» **Problem to work on**
Once the line with "(176, 254) = (450, 192): turquoise" is found in the entries below, repeat it and each following line exactly, up to and including the line with "camera: 135 degrees right, 15 degrees down". Add no other lines.

*** Provided information

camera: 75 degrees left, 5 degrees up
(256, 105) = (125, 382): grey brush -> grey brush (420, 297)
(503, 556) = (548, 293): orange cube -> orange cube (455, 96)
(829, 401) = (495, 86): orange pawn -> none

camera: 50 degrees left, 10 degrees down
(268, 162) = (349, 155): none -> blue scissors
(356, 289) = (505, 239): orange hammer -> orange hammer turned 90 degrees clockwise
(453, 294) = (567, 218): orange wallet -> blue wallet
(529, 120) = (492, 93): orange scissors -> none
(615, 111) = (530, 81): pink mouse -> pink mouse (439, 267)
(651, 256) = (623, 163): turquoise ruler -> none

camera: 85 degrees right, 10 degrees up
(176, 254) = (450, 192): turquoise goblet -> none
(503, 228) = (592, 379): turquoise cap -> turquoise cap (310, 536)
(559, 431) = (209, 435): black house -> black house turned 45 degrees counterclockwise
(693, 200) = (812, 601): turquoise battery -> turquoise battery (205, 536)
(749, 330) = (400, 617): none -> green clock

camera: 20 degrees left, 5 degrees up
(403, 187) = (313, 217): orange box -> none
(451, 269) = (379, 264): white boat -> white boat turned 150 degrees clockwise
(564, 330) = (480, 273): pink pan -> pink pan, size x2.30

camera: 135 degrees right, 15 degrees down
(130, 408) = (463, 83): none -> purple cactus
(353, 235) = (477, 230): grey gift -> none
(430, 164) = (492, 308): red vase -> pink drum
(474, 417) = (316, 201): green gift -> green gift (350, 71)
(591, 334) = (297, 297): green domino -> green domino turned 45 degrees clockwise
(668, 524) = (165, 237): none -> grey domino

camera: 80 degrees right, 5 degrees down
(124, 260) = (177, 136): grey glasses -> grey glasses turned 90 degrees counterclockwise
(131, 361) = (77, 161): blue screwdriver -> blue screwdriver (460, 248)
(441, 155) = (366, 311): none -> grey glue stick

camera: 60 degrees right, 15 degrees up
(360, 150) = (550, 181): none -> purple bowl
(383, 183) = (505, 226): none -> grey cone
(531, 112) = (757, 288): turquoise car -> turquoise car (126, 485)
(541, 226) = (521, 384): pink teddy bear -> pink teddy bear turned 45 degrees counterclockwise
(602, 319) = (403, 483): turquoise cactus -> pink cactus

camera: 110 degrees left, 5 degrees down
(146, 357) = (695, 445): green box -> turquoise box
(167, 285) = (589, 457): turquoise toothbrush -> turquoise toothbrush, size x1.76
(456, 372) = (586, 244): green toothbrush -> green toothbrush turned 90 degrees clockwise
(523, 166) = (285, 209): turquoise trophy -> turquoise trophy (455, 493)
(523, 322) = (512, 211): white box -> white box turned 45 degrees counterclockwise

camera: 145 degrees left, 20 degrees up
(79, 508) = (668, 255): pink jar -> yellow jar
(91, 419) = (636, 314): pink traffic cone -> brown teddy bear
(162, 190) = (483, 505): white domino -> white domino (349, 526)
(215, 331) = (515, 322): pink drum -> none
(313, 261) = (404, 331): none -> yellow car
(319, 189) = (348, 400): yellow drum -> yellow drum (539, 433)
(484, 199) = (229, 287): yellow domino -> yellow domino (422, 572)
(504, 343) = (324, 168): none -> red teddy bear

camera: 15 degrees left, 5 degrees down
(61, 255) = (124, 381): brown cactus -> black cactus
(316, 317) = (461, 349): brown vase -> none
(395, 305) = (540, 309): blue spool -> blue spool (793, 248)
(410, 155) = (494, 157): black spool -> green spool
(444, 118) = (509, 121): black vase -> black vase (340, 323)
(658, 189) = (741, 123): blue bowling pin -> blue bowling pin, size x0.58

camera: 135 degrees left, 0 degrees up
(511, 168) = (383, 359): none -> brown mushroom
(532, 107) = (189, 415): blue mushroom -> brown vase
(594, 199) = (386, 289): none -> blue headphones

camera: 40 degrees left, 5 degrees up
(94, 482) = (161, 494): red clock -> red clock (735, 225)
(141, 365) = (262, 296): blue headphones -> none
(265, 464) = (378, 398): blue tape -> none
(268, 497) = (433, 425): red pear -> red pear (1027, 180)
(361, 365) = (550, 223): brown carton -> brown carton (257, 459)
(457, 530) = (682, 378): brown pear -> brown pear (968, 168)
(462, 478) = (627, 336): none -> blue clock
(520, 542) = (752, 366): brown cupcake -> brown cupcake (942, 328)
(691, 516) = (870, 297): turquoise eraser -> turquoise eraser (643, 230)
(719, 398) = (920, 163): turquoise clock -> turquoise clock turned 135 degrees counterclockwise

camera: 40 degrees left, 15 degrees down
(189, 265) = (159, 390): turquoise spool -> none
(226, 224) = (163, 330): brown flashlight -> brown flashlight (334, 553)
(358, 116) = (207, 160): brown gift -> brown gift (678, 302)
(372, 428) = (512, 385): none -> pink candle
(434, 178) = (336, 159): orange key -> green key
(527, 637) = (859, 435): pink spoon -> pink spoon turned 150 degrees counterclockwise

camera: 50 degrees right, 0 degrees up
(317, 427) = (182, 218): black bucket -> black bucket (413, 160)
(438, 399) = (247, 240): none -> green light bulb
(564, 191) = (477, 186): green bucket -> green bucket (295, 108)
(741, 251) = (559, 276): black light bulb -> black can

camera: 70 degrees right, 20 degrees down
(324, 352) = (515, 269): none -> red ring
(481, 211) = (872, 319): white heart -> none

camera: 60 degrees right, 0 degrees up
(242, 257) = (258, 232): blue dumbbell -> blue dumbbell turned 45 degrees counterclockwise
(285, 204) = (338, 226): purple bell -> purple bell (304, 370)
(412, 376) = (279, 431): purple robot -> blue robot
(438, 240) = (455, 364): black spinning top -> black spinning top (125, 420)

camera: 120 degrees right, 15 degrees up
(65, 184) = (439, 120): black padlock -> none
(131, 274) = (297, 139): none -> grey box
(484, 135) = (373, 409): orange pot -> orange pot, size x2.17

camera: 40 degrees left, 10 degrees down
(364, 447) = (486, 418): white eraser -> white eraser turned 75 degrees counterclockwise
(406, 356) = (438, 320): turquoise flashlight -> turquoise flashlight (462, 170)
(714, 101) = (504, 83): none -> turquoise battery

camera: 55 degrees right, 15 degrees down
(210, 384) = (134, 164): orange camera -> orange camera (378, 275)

******

» **Output**
(176, 254) = (450, 192): turquoise goblet -> none
(503, 228) = (592, 379): turquoise cap -> turquoise cap (310, 536)
(559, 431) = (209, 435): black house -> black house turned 45 degrees counterclockwise
(693, 200) = (812, 601): turquoise battery -> turquoise battery (205, 536)
(749, 330) = (400, 617): none -> green clock

camera: 20 degrees left, 5 degrees up
(403, 187) = (313, 217): orange box -> none
(451, 269) = (379, 264): white boat -> white boat turned 150 degrees clockwise
(564, 330) = (480, 273): pink pan -> pink pan, size x2.30

camera: 135 degrees right, 15 degrees down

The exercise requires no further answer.